Work required: Only the lines from the one containing "R1: 33k (GND, VTH) -> 33k (GND, VE)" to the end of the data should be copied, exactly and without pictures.

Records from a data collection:

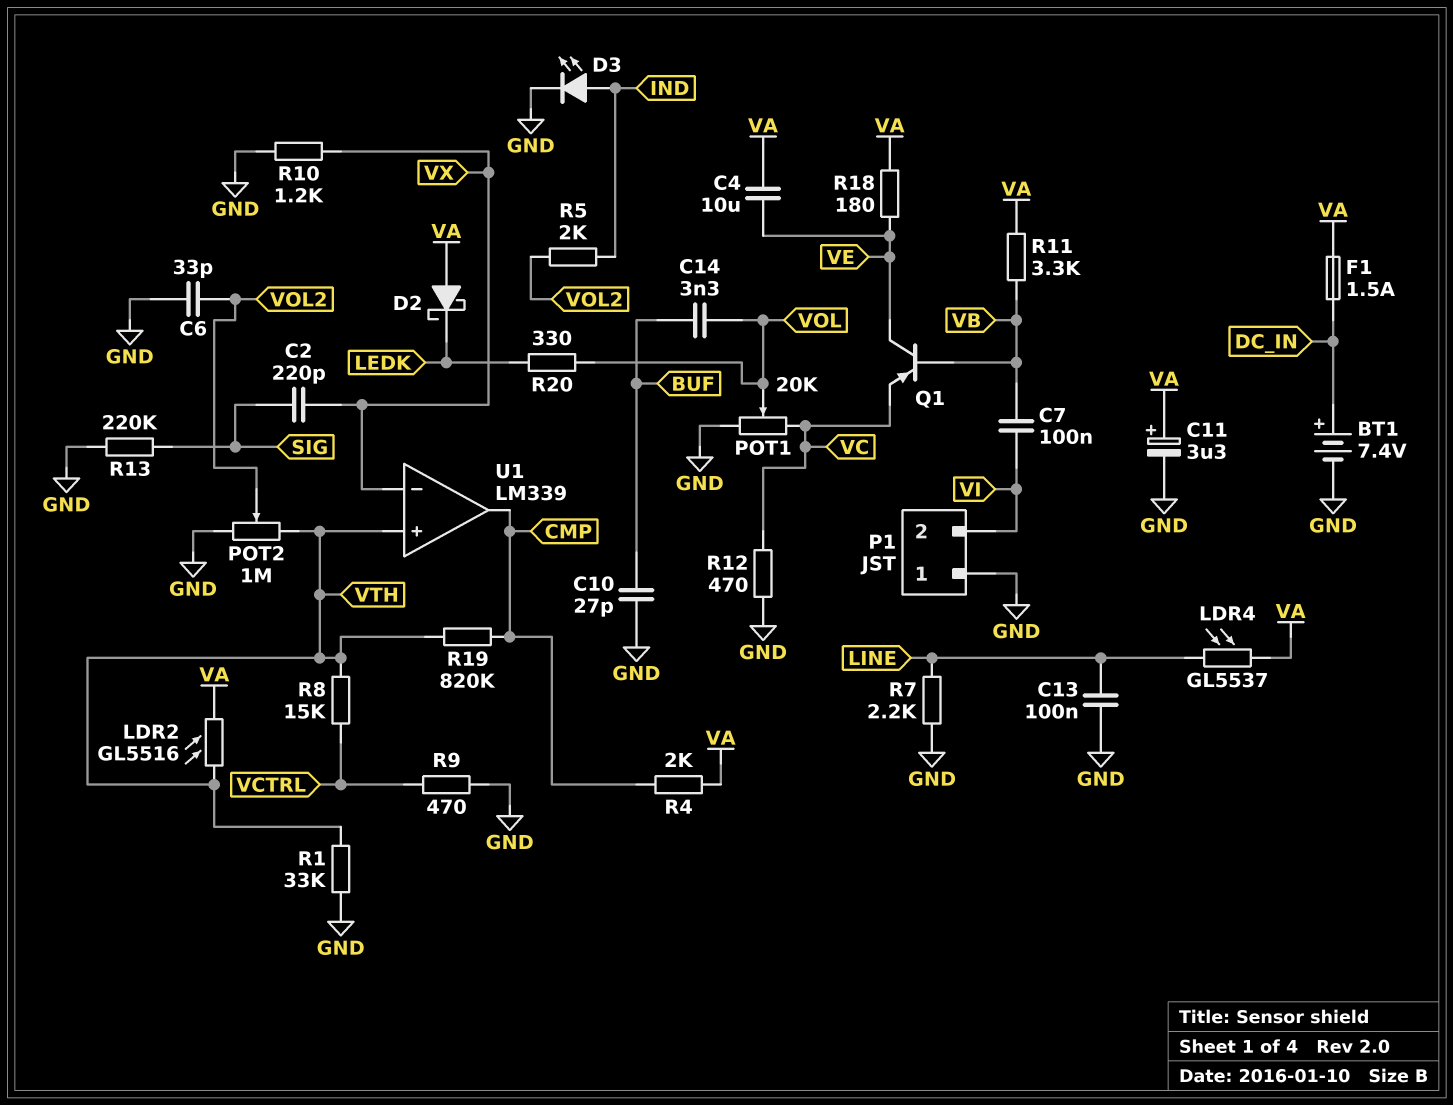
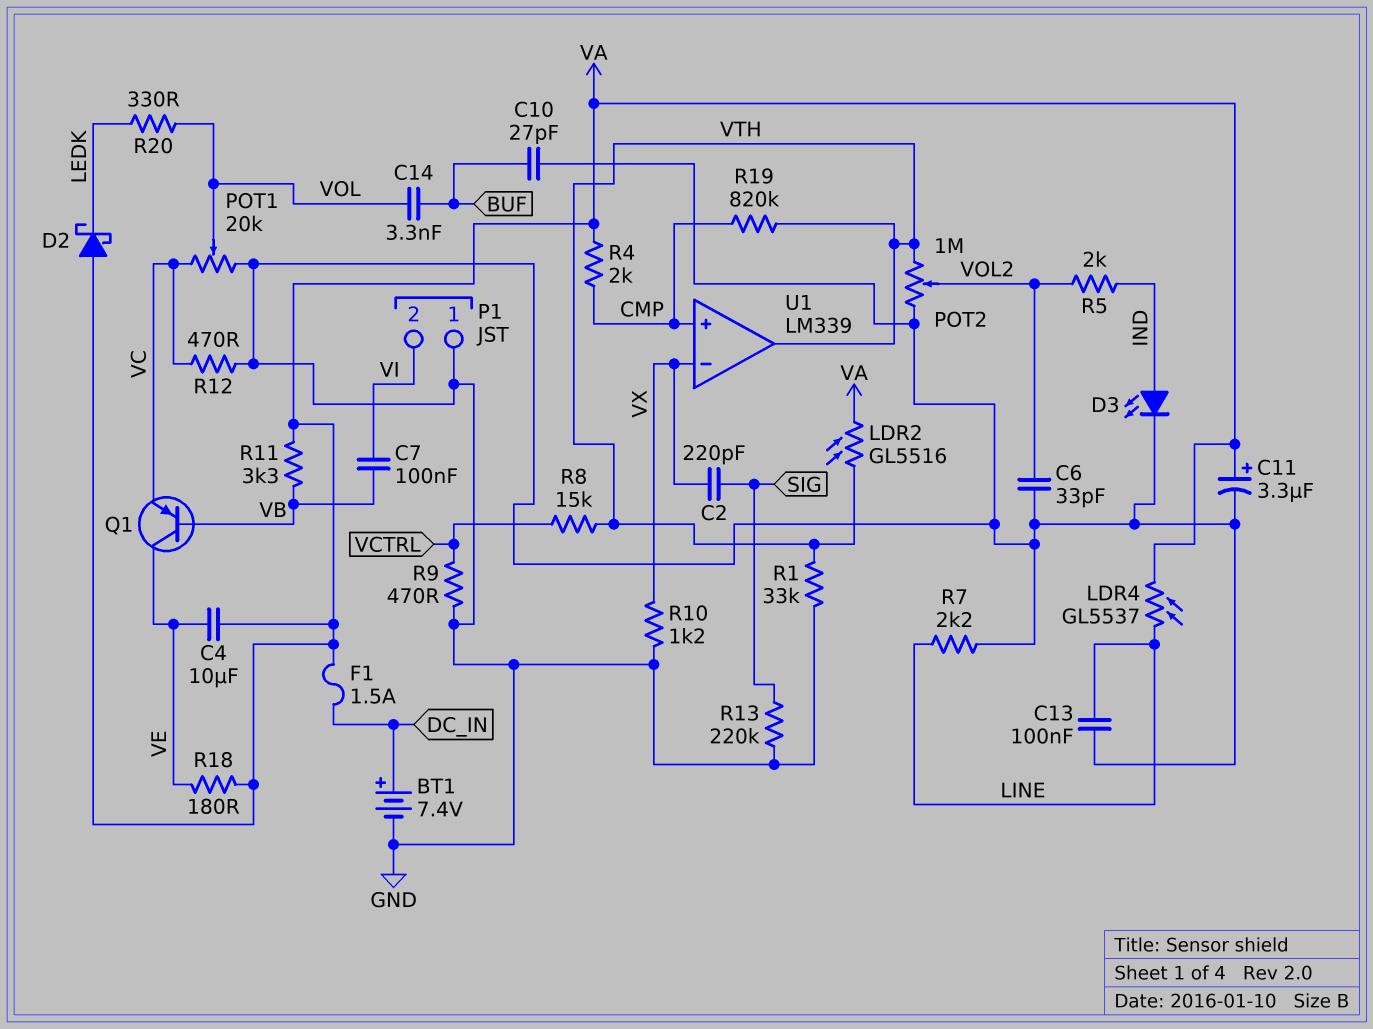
U1 pin in+: VTH -> CMP
U1 pin out: CMP -> VTH

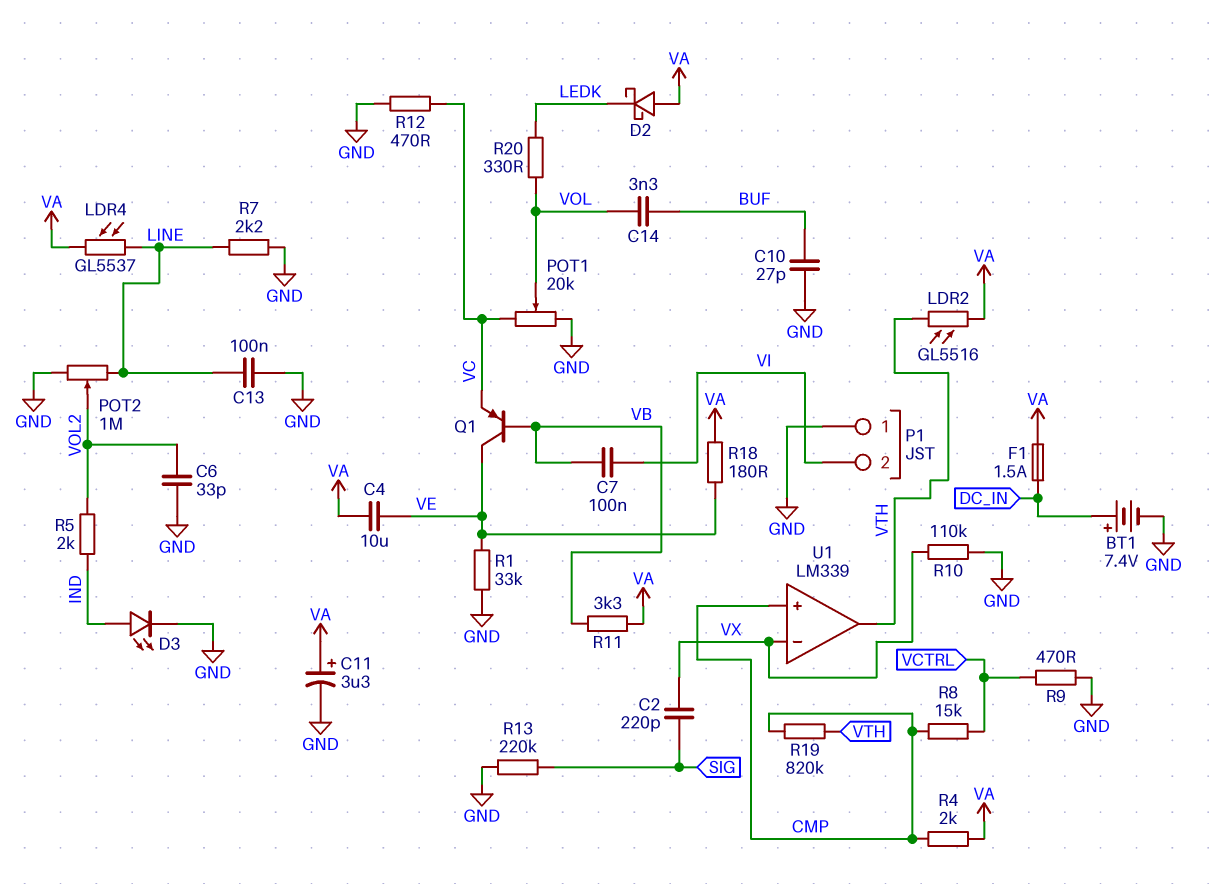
POT2: 1M (GND, VTH, wiper VOL2) -> 1M (GND, LINE, wiper VOL2)
R1: 33k (GND, VTH) -> 33k (GND, VE)
R8: 15k (VCTRL, VTH) -> 15k (CMP, VCTRL)
R10: 1.2k (GND, VX) -> 110k (GND, VX)

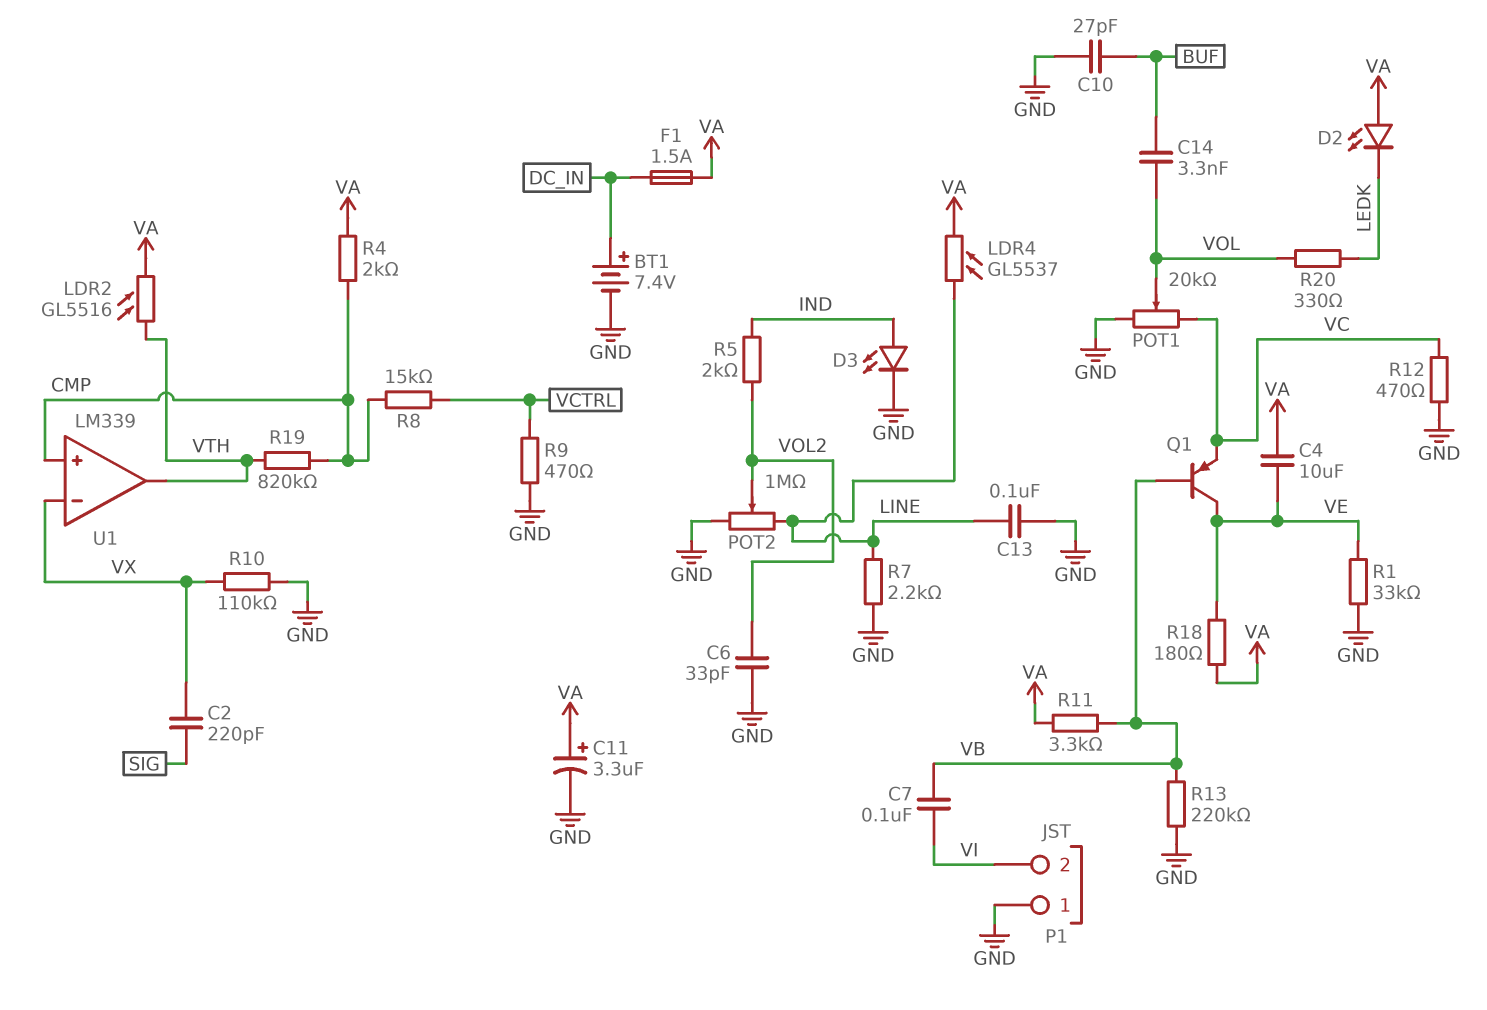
D2: schottky (A VA, K LEDK) -> LED (A VA, K LEDK)
R13: 220k (GND, SIG) -> 220k (GND, VB)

Written answer:
R1: 33k (GND, VTH) -> 33k (GND, VE)
R8: 15k (VCTRL, VTH) -> 15k (CMP, VCTRL)
R10: 1.2k (GND, VX) -> 110k (GND, VX)

D2: schottky (A VA, K LEDK) -> LED (A VA, K LEDK)
R13: 220k (GND, SIG) -> 220k (GND, VB)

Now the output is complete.